§ Try it
The records below are to be reproduced exactly, and no picture should appear in the copy.

* * * * * * * * *

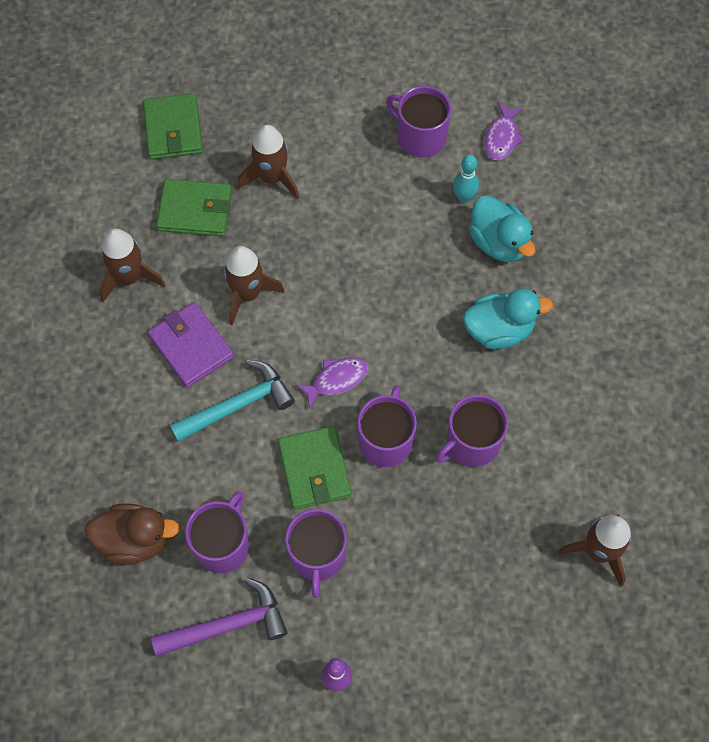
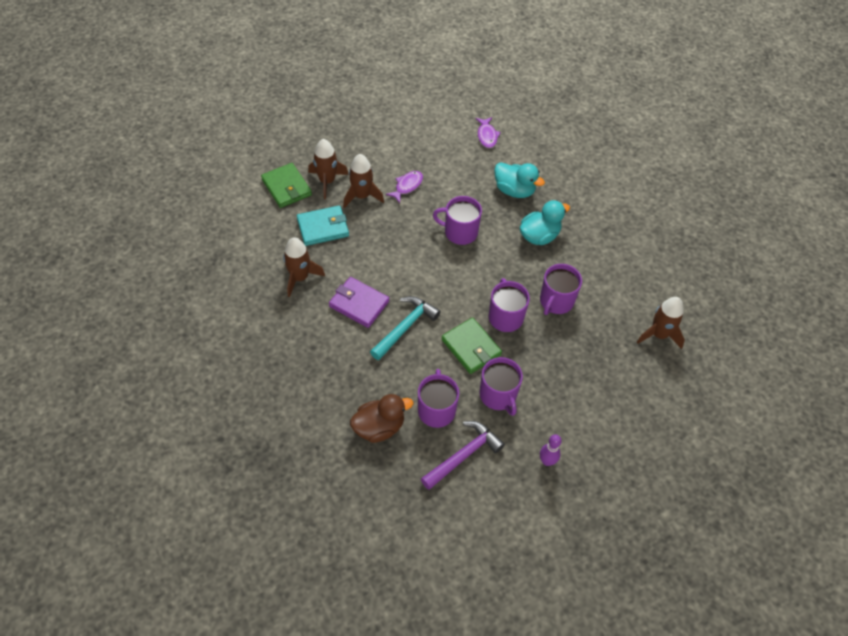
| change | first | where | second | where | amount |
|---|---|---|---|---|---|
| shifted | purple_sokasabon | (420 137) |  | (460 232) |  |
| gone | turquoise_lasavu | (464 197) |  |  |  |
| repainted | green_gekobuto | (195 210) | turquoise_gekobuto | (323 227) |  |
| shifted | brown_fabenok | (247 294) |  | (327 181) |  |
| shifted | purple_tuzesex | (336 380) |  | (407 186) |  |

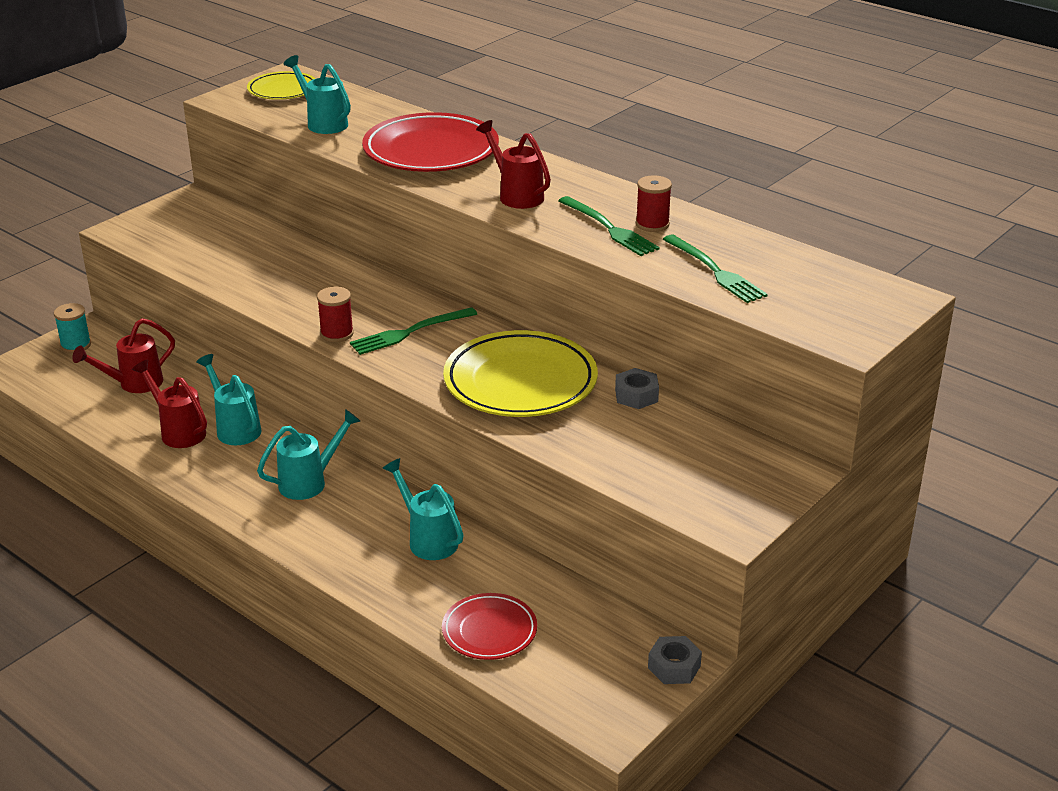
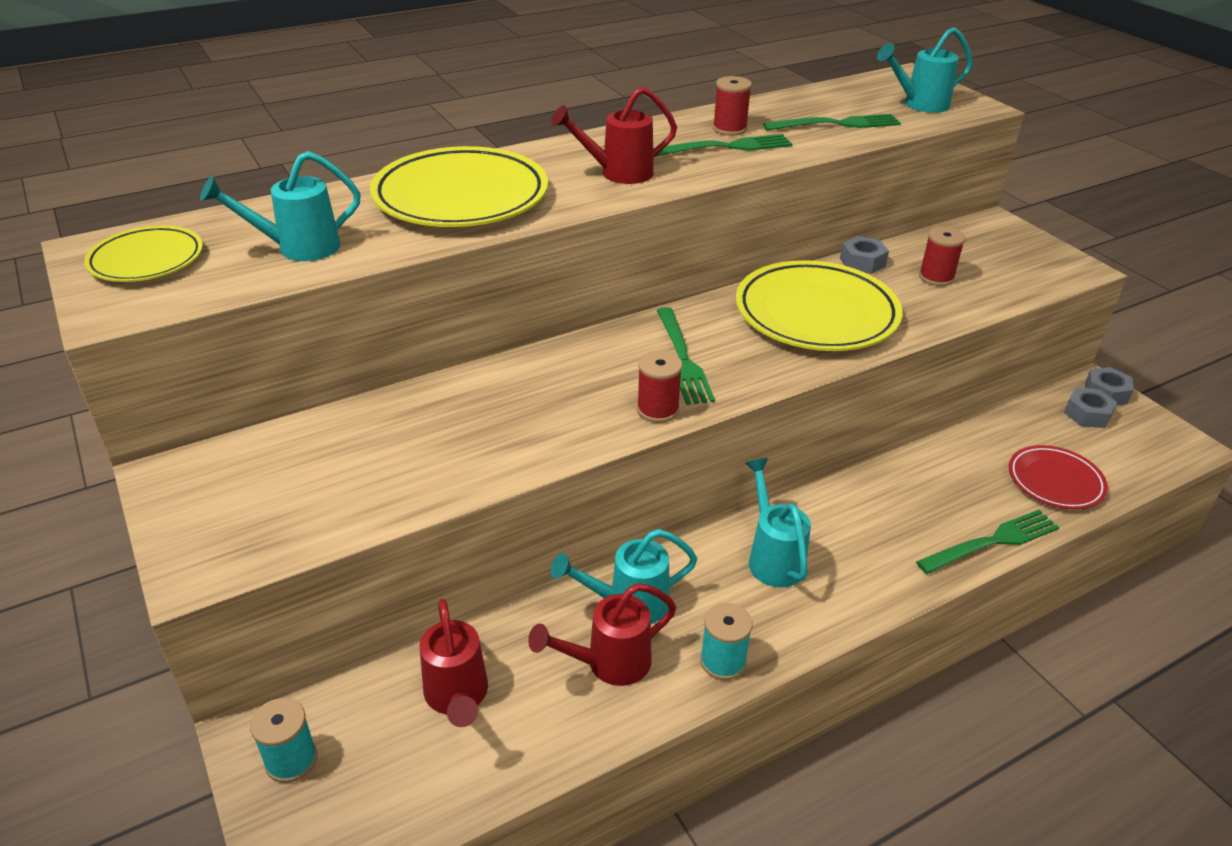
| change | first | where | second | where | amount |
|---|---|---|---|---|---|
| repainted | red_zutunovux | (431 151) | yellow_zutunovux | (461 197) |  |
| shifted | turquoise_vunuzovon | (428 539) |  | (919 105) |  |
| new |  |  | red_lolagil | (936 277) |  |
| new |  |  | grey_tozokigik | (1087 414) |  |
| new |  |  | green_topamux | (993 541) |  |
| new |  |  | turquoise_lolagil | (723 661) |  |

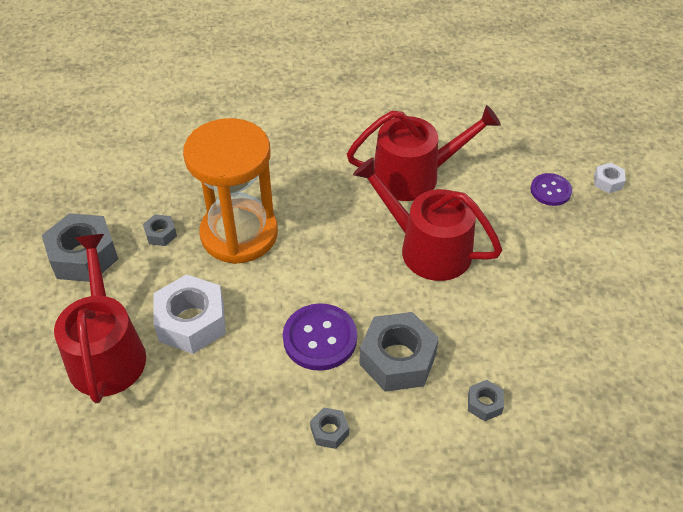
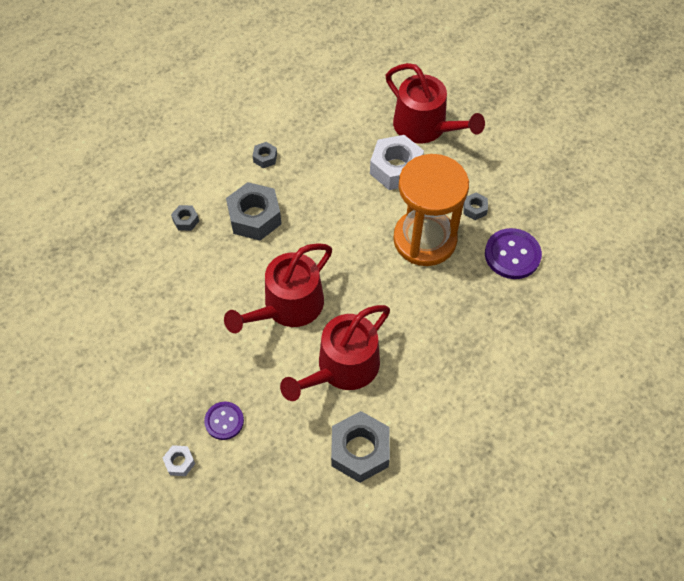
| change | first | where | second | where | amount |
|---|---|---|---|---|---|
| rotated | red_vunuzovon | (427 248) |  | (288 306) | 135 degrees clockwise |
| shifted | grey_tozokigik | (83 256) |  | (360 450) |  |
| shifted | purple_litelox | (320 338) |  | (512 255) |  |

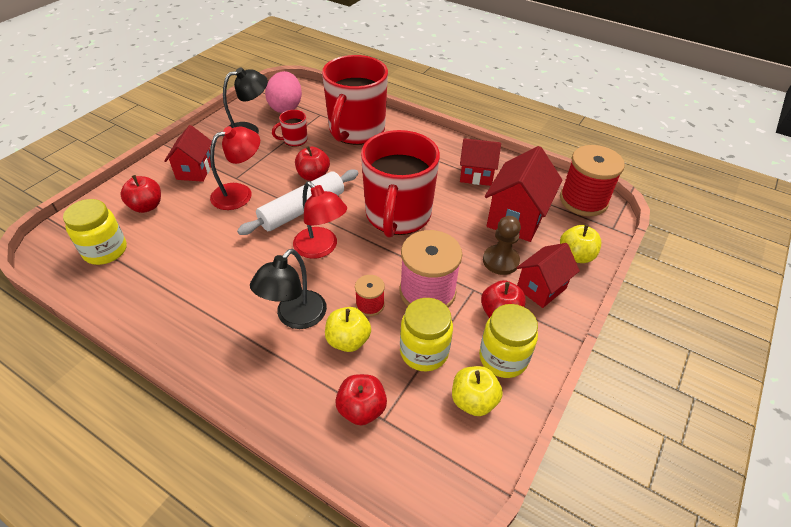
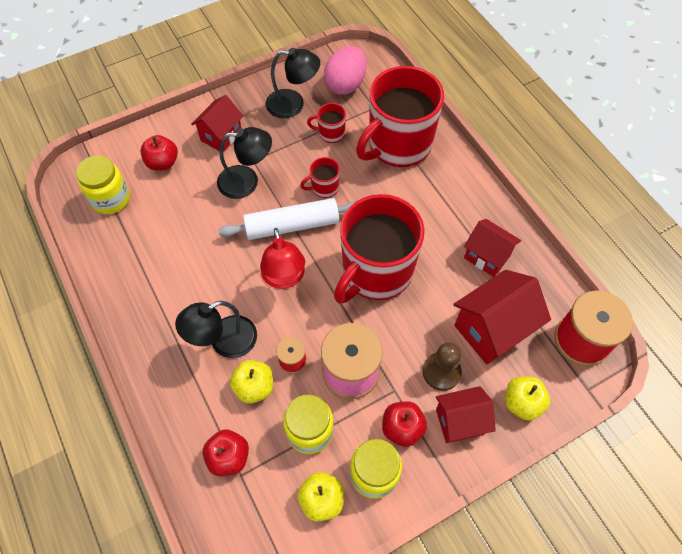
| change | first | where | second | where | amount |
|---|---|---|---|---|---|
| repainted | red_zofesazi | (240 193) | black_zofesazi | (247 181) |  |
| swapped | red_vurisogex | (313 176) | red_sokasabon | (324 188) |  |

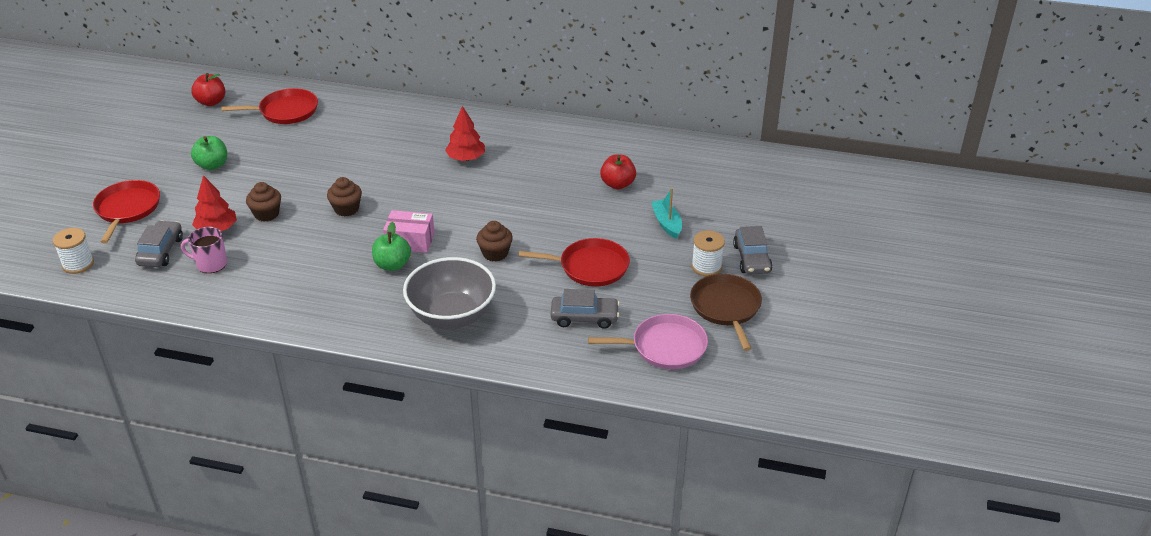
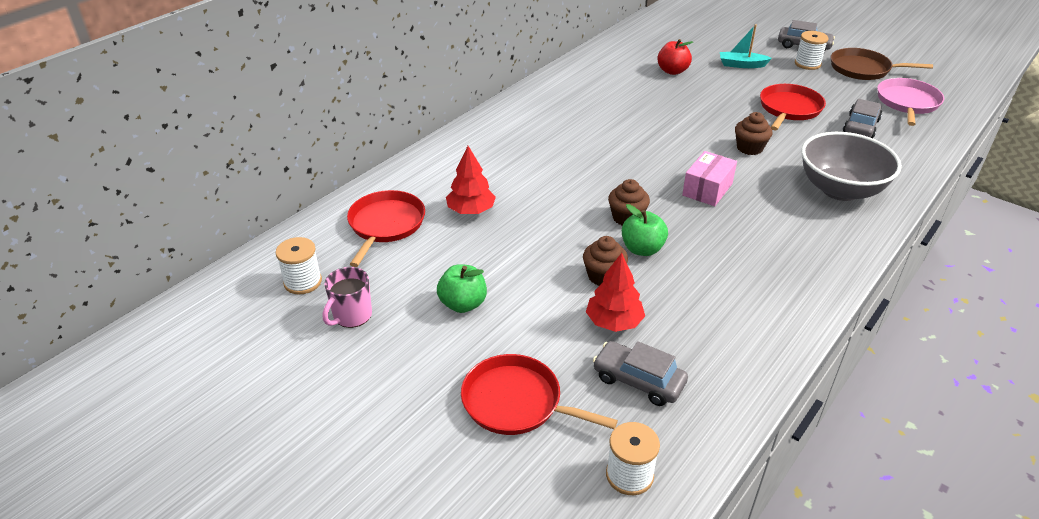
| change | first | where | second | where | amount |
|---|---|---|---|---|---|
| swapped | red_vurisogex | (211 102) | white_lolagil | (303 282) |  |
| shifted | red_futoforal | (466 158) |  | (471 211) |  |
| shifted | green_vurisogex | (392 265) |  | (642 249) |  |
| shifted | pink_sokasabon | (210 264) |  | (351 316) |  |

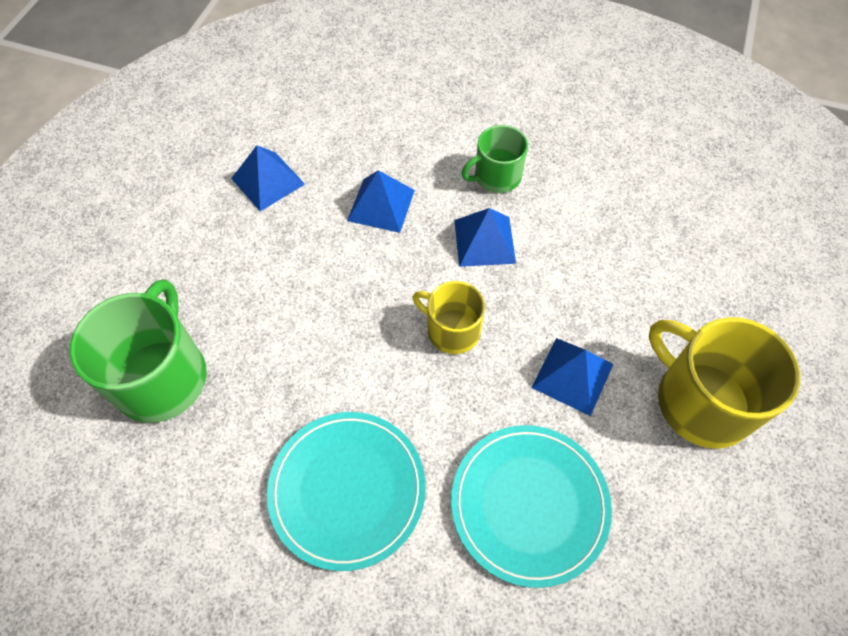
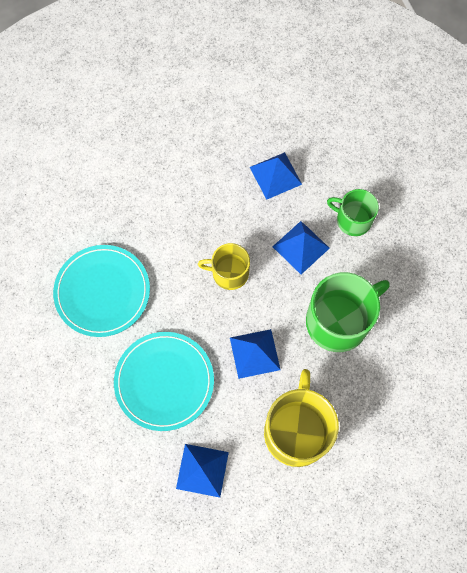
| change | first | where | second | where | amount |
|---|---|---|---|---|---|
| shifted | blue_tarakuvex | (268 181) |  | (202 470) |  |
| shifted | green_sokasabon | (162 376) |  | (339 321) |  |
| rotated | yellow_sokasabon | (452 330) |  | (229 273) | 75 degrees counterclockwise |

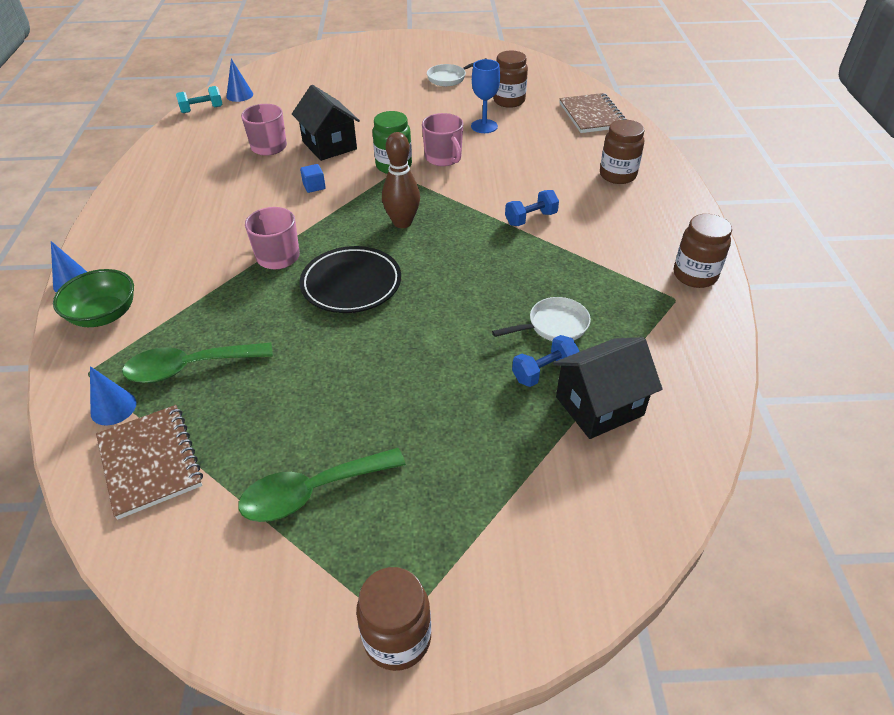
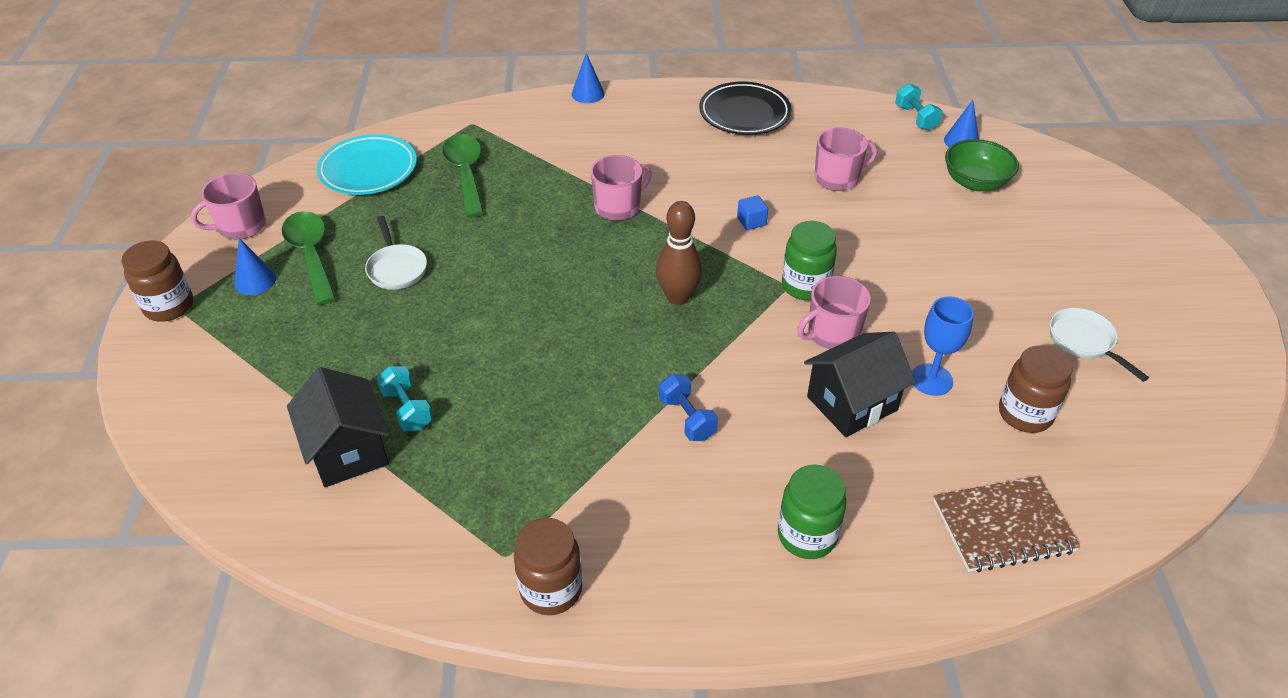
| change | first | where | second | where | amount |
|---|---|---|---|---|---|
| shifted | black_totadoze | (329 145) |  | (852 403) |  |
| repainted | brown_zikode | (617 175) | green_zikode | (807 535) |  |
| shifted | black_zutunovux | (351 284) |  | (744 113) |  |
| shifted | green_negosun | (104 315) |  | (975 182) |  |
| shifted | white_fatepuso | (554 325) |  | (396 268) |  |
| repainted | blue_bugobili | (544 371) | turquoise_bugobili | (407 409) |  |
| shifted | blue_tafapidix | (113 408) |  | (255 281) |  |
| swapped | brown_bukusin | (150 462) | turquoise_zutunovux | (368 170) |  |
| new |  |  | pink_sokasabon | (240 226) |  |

* * * * * * * * *

§ Response box
| change | first | where | second | where | amount |
|---|---|---|---|---|---|
| shifted | purple_sokasabon | (420 137) |  | (460 232) |  |
| gone | turquoise_lasavu | (464 197) |  |  |  |
| repainted | green_gekobuto | (195 210) | turquoise_gekobuto | (323 227) |  |
| shifted | brown_fabenok | (247 294) |  | (327 181) |  |
| shifted | purple_tuzesex | (336 380) |  | (407 186) |  |

| change | first | where | second | where | amount |
|---|---|---|---|---|---|
| repainted | red_zutunovux | (431 151) | yellow_zutunovux | (461 197) |  |
| shifted | turquoise_vunuzovon | (428 539) |  | (919 105) |  |
| new |  |  | red_lolagil | (936 277) |  |
| new |  |  | grey_tozokigik | (1087 414) |  |
| new |  |  | green_topamux | (993 541) |  |
| new |  |  | turquoise_lolagil | (723 661) |  |

| change | first | where | second | where | amount |
|---|---|---|---|---|---|
| rotated | red_vunuzovon | (427 248) |  | (288 306) | 135 degrees clockwise |
| shifted | grey_tozokigik | (83 256) |  | (360 450) |  |
| shifted | purple_litelox | (320 338) |  | (512 255) |  |

| change | first | where | second | where | amount |
|---|---|---|---|---|---|
| repainted | red_zofesazi | (240 193) | black_zofesazi | (247 181) |  |
| swapped | red_vurisogex | (313 176) | red_sokasabon | (324 188) |  |

| change | first | where | second | where | amount |
|---|---|---|---|---|---|
| swapped | red_vurisogex | (211 102) | white_lolagil | (303 282) |  |
| shifted | red_futoforal | (466 158) |  | (471 211) |  |
| shifted | green_vurisogex | (392 265) |  | (642 249) |  |
| shifted | pink_sokasabon | (210 264) |  | (351 316) |  |

| change | first | where | second | where | amount |
|---|---|---|---|---|---|
| shifted | blue_tarakuvex | (268 181) |  | (202 470) |  |
| shifted | green_sokasabon | (162 376) |  | (339 321) |  |
| rotated | yellow_sokasabon | (452 330) |  | (229 273) | 75 degrees counterclockwise |

| change | first | where | second | where | amount |
|---|---|---|---|---|---|
| shifted | black_totadoze | (329 145) |  | (852 403) |  |
| repainted | brown_zikode | (617 175) | green_zikode | (807 535) |  |
| shifted | black_zutunovux | (351 284) |  | (744 113) |  |
| shifted | green_negosun | (104 315) |  | (975 182) |  |
| shifted | white_fatepuso | (554 325) |  | (396 268) |  |
| repainted | blue_bugobili | (544 371) | turquoise_bugobili | (407 409) |  |
| shifted | blue_tafapidix | (113 408) |  | (255 281) |  |
| swapped | brown_bukusin | (150 462) | turquoise_zutunovux | (368 170) |  |
| new |  |  | pink_sokasabon | (240 226) |  |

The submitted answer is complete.